- **TASK TO COMPLETE**
Reproduce the part of the listing starting at the line containing "Thinner between the" and ending at the line containing "coordinates (420, 245).", substituting "gray polished stone" for every occurrence of "beige matte concrete" and leaving everything else unchanged. Give only those lines.

- **INPUT MATERIAL**
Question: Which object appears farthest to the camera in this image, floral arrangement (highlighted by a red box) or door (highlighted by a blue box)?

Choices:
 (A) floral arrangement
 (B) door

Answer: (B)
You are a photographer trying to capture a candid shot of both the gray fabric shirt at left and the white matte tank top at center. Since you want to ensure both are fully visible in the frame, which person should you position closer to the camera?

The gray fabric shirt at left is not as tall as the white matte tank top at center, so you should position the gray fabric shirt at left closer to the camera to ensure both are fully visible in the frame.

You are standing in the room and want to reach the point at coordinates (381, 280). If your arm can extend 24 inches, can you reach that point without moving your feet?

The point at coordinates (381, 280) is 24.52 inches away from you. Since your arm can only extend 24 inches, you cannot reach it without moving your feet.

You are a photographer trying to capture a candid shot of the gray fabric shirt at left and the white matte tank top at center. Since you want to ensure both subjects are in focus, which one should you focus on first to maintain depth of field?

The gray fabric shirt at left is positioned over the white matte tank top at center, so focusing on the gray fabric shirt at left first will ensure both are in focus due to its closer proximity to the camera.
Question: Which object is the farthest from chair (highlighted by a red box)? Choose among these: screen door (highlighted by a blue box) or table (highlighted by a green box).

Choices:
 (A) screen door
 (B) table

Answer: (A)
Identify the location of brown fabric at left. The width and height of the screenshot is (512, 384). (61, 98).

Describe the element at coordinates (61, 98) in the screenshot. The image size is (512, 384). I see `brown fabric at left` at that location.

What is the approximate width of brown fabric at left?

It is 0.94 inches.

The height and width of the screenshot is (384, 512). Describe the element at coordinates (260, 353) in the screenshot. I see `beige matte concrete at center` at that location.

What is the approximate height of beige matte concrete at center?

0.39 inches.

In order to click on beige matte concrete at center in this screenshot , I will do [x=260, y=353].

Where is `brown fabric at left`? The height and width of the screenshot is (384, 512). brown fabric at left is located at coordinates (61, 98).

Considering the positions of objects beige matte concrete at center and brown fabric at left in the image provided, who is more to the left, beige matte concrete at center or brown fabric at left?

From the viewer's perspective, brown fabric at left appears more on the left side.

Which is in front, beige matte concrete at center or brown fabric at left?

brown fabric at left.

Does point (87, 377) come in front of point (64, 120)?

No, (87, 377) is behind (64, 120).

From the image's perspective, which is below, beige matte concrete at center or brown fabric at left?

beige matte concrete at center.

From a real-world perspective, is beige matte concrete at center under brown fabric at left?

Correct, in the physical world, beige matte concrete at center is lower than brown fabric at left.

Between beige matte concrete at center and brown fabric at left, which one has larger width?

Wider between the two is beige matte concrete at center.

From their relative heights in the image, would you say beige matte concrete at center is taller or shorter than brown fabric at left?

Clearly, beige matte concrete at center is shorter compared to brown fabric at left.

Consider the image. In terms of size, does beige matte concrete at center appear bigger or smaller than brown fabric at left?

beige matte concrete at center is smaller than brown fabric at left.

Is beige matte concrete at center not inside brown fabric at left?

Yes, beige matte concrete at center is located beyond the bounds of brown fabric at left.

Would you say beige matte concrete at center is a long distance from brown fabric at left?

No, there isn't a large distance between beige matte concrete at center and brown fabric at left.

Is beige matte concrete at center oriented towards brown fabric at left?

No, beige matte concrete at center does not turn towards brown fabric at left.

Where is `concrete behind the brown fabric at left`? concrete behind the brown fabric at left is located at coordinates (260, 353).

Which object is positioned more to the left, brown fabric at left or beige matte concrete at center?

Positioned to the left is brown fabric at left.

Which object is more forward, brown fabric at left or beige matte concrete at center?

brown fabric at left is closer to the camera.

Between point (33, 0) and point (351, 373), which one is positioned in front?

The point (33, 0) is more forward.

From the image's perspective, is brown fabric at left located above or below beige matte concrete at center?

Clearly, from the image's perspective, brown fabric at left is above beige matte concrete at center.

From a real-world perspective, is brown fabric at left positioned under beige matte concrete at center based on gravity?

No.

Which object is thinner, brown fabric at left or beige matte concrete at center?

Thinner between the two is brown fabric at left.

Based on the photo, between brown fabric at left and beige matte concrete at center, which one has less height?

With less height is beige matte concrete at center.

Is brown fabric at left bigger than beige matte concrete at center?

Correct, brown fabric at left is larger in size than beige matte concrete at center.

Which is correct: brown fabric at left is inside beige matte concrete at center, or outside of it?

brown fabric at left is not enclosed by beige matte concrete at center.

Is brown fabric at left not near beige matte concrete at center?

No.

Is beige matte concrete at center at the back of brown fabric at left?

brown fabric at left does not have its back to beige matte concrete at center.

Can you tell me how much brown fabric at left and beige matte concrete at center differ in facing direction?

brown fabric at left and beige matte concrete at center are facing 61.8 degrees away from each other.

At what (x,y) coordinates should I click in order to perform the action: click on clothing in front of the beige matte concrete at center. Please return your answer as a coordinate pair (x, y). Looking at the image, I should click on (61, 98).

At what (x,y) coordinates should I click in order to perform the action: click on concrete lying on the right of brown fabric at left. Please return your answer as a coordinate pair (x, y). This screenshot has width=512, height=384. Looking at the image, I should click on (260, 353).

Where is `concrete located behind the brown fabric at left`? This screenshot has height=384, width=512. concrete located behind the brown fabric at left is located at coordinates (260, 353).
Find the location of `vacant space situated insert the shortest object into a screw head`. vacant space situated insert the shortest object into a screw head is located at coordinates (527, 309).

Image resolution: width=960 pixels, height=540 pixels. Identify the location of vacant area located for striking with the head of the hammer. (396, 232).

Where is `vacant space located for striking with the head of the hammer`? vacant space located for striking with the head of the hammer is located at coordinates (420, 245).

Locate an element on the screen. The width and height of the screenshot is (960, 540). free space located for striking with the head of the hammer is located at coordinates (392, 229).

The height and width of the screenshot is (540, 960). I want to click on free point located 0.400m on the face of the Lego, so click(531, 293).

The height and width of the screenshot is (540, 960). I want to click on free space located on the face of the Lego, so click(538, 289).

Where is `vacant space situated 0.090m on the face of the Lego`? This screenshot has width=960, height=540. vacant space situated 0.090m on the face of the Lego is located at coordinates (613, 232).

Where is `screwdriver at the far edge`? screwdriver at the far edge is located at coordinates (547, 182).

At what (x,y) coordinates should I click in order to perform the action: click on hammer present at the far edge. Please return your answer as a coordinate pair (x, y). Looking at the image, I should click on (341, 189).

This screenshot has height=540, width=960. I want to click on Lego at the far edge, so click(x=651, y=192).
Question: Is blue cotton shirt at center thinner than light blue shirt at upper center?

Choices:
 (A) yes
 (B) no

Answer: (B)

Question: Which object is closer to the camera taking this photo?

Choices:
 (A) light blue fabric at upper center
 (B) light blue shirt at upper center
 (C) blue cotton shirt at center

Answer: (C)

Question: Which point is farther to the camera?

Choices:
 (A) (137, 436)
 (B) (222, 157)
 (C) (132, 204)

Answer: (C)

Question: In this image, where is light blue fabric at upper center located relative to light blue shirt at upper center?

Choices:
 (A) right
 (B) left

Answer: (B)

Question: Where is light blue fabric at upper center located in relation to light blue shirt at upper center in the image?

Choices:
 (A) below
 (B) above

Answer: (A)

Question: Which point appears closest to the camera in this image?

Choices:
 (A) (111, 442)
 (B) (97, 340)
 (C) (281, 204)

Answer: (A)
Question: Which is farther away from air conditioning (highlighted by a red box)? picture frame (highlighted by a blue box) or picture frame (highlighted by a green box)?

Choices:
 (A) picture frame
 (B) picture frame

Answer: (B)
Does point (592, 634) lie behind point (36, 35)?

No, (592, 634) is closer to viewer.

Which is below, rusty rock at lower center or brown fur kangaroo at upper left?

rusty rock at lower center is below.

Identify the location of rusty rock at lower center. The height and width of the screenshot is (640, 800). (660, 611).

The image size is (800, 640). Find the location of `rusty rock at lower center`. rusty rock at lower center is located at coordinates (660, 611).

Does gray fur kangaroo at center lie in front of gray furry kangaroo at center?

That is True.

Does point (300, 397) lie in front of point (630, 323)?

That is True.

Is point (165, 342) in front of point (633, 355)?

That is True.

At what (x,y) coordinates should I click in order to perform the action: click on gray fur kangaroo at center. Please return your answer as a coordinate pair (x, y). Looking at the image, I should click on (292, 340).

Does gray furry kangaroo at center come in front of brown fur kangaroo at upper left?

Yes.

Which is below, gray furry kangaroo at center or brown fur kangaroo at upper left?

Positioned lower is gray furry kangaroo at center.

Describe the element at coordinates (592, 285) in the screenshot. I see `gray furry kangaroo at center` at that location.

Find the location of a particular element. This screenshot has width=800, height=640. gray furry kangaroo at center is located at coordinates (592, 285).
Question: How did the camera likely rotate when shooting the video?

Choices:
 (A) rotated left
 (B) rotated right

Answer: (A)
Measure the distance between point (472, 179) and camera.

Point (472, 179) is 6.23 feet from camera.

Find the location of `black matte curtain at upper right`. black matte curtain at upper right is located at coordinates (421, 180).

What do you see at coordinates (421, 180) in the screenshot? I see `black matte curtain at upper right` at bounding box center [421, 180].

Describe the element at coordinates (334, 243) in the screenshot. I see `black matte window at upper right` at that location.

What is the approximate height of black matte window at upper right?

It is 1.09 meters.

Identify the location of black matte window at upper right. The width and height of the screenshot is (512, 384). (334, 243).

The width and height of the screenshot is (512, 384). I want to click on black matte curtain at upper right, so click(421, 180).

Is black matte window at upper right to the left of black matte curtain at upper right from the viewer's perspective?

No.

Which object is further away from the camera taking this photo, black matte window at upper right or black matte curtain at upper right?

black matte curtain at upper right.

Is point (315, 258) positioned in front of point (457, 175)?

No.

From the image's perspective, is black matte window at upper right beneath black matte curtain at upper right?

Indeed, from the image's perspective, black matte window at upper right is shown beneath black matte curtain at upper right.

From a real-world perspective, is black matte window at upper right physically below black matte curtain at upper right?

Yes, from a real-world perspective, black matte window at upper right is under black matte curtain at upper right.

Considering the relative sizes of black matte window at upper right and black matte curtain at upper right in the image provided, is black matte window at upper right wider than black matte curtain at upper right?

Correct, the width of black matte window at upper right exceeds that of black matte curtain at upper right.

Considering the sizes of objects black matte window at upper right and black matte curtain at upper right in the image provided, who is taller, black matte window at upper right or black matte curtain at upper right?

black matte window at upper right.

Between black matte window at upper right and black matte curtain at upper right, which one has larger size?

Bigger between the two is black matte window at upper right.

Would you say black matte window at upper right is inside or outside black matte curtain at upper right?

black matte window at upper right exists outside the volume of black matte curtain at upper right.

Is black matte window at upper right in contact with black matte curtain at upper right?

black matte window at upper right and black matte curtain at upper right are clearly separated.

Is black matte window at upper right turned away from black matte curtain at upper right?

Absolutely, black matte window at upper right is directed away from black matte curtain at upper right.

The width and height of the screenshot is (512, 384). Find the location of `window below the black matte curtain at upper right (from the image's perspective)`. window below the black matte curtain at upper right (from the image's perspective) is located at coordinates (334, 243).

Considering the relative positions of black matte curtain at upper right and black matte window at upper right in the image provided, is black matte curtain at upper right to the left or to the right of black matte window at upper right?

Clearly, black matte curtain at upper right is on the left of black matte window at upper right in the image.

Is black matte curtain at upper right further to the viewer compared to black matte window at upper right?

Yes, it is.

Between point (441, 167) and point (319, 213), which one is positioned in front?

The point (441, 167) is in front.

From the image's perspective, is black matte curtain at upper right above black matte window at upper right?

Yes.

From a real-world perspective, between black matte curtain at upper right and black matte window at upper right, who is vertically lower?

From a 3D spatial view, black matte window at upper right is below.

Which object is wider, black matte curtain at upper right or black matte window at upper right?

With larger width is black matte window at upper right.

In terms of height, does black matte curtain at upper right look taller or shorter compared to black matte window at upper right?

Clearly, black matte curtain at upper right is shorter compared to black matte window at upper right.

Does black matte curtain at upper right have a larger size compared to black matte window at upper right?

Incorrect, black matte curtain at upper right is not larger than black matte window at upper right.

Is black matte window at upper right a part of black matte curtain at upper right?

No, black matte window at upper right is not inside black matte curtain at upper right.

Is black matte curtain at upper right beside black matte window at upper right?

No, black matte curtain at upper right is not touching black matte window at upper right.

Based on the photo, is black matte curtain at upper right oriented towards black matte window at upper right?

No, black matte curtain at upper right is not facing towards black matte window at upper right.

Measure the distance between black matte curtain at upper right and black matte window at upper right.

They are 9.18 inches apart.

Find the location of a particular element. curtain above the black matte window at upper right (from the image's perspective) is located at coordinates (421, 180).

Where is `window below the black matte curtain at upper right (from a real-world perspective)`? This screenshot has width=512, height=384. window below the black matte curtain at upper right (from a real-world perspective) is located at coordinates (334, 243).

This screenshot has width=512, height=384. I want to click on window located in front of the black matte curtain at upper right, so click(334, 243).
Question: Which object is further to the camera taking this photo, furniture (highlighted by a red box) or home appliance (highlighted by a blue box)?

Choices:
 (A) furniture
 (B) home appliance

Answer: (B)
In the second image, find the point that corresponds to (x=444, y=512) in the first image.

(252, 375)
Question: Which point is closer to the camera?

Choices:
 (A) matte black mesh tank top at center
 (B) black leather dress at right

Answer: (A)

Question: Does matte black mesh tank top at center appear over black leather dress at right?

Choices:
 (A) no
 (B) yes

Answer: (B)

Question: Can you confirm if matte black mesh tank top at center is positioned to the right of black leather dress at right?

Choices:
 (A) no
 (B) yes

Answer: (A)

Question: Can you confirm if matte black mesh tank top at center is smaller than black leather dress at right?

- **THE COMPLETED TASK**
Thinner between the two is brown fabric at left.

Based on the photo, between brown fabric at left and gray polished stone at center, which one has less height?

With less height is gray polished stone at center.

Is brown fabric at left bigger than gray polished stone at center?

Correct, brown fabric at left is larger in size than gray polished stone at center.

Which is correct: brown fabric at left is inside gray polished stone at center, or outside of it?

brown fabric at left is not enclosed by gray polished stone at center.

Is brown fabric at left not near gray polished stone at center?

No.

Is gray polished stone at center at the back of brown fabric at left?

brown fabric at left does not have its back to gray polished stone at center.

Can you tell me how much brown fabric at left and gray polished stone at center differ in facing direction?

brown fabric at left and gray polished stone at center are facing 61.8 degrees away from each other.

At what (x,y) coordinates should I click in order to perform the action: click on clothing in front of the gray polished stone at center. Please return your answer as a coordinate pair (x, y). Looking at the image, I should click on (61, 98).

At what (x,y) coordinates should I click in order to perform the action: click on concrete lying on the right of brown fabric at left. Please return your answer as a coordinate pair (x, y). This screenshot has width=512, height=384. Looking at the image, I should click on (260, 353).

Where is `concrete located behind the brown fabric at left`? This screenshot has height=384, width=512. concrete located behind the brown fabric at left is located at coordinates (260, 353).
Find the location of `vacant space situated insert the shortest object into a screw head`. vacant space situated insert the shortest object into a screw head is located at coordinates (527, 309).

Image resolution: width=960 pixels, height=540 pixels. Identify the location of vacant area located for striking with the head of the hammer. (396, 232).

Where is `vacant space located for striking with the head of the hammer`? vacant space located for striking with the head of the hammer is located at coordinates (420, 245).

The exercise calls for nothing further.